[Opening Material to process section]
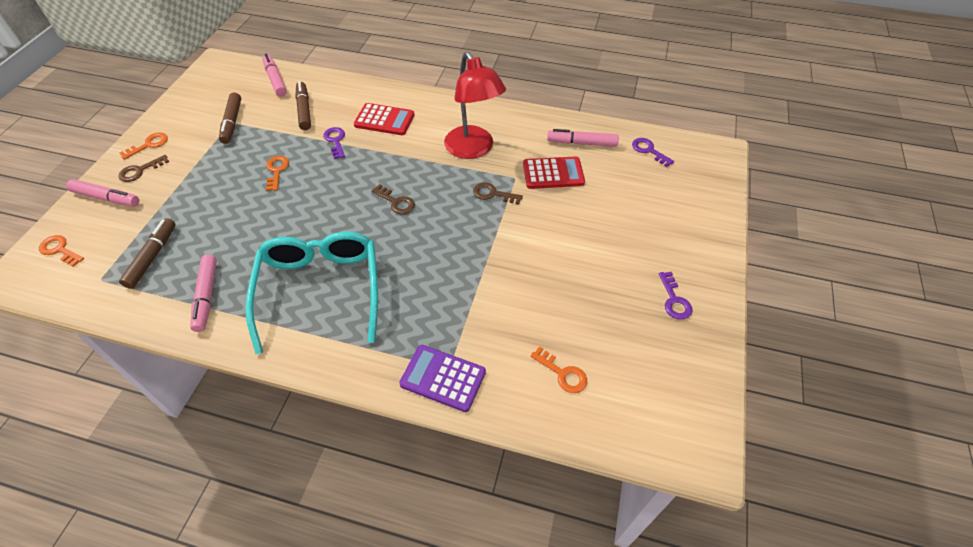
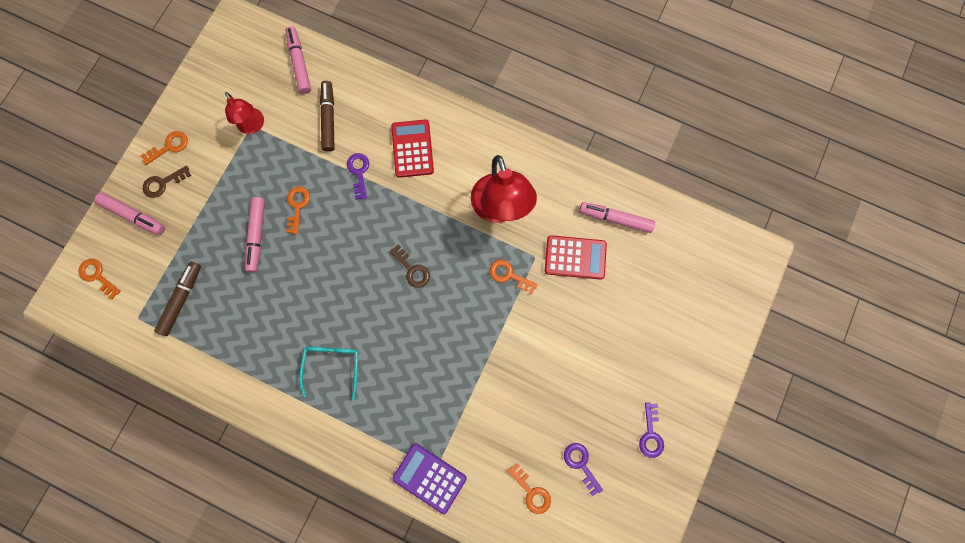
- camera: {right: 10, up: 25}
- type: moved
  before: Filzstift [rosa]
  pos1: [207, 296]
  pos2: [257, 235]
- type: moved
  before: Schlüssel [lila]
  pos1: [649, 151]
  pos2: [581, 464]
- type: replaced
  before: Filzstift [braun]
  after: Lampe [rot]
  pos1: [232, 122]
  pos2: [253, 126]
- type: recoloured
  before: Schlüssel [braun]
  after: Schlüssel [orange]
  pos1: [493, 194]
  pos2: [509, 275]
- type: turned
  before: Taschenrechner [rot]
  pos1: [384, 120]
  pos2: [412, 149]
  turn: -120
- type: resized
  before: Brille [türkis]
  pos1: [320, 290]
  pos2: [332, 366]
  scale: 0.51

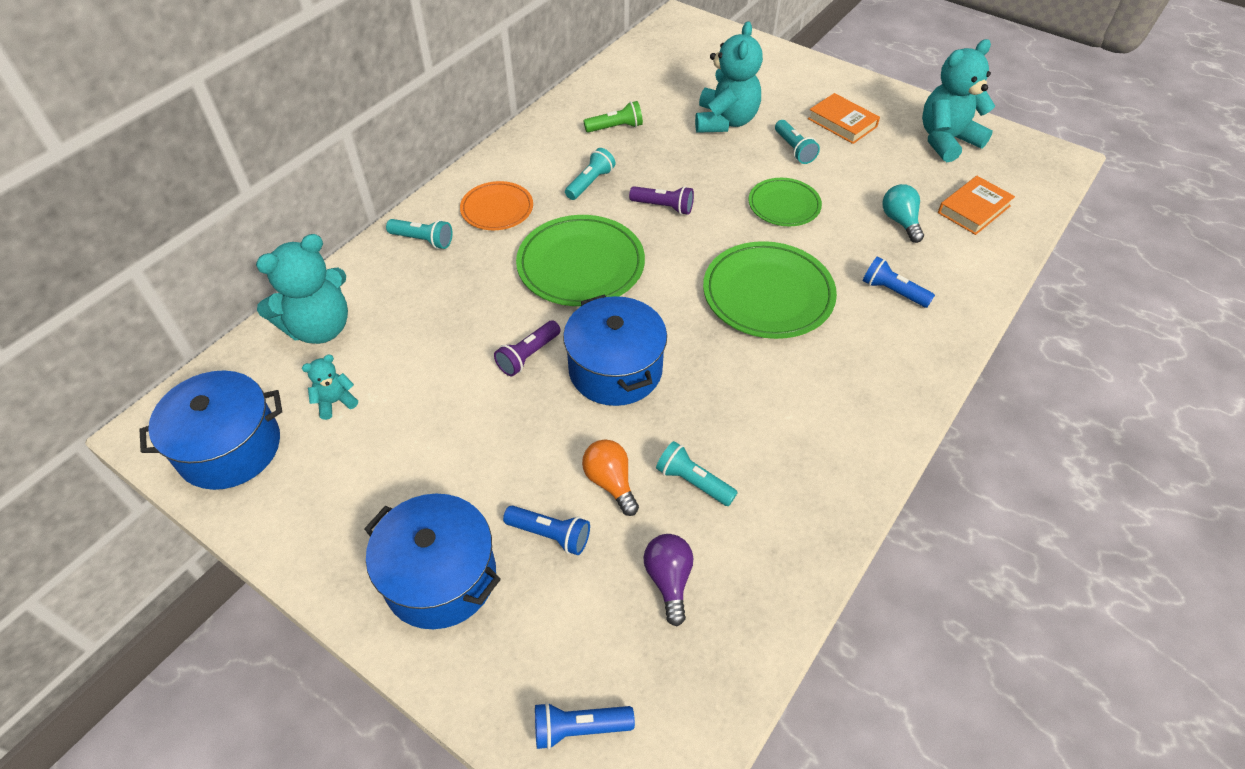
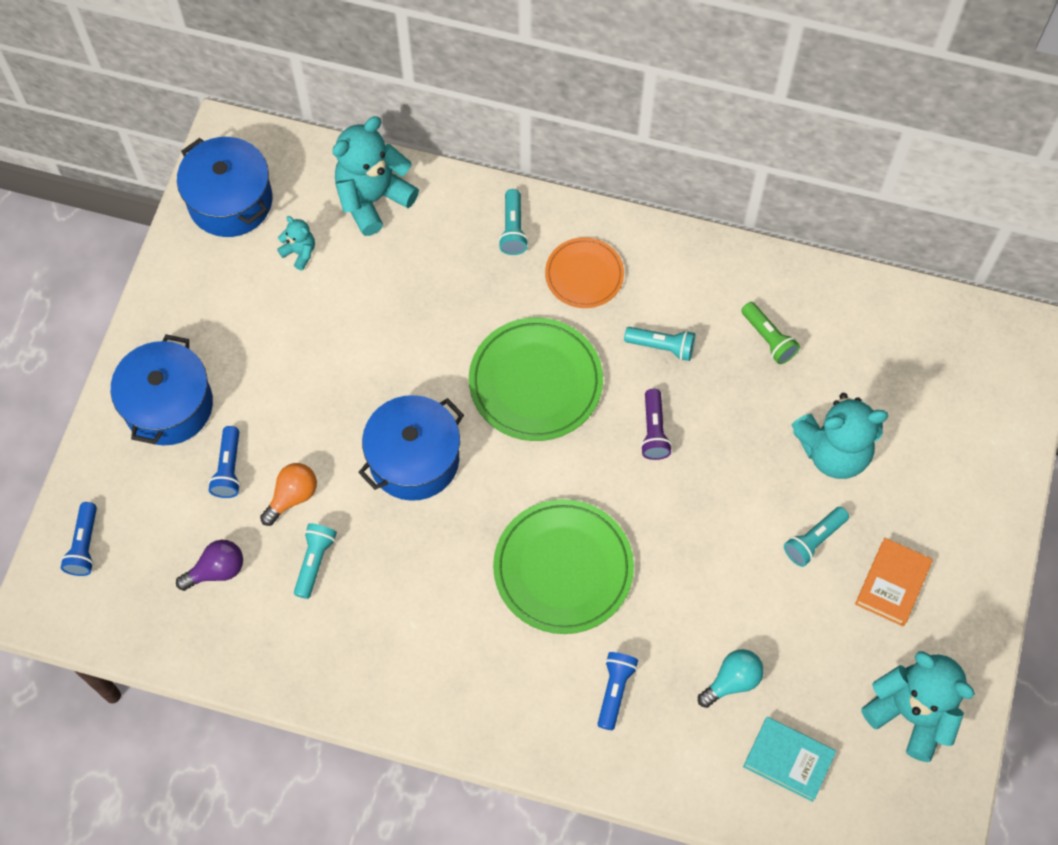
- camera: {right: 70, up: 15}
- type: removed
  before: Taschenlampe [lila]
  pos1: [528, 355]
- type: removed
  before: Teller [grün]
  pos1: [784, 205]
- type: recoloured
  before: Buch [orange]
  after: Buch [türkis]
  pos1: [973, 209]
  pos2: [788, 760]
- type: turned
  before: Teddybär [türkis]
  pos1: [319, 328]
  pos2: [373, 199]
  turn: 105
- type: turned
  before: Taschenlampe [blau]
  pos1: [579, 728]
  pos2: [84, 545]
  turn: -150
[Closing Material to process section]
Only the text of the entries above is to be given again, exactly, with the pictures left out.

**Result of the task**
- camera: {right: 10, up: 25}
- type: moved
  before: Filzstift [rosa]
  pos1: [207, 296]
  pos2: [257, 235]
- type: moved
  before: Schlüssel [lila]
  pos1: [649, 151]
  pos2: [581, 464]
- type: replaced
  before: Filzstift [braun]
  after: Lampe [rot]
  pos1: [232, 122]
  pos2: [253, 126]
- type: recoloured
  before: Schlüssel [braun]
  after: Schlüssel [orange]
  pos1: [493, 194]
  pos2: [509, 275]
- type: turned
  before: Taschenrechner [rot]
  pos1: [384, 120]
  pos2: [412, 149]
  turn: -120
- type: resized
  before: Brille [türkis]
  pos1: [320, 290]
  pos2: [332, 366]
  scale: 0.51

- camera: {right: 70, up: 15}
- type: removed
  before: Taschenlampe [lila]
  pos1: [528, 355]
- type: removed
  before: Teller [grün]
  pos1: [784, 205]
- type: recoloured
  before: Buch [orange]
  after: Buch [türkis]
  pos1: [973, 209]
  pos2: [788, 760]
- type: turned
  before: Teddybär [türkis]
  pos1: [319, 328]
  pos2: [373, 199]
  turn: 105
- type: turned
  before: Taschenlampe [blau]
  pos1: [579, 728]
  pos2: [84, 545]
  turn: -150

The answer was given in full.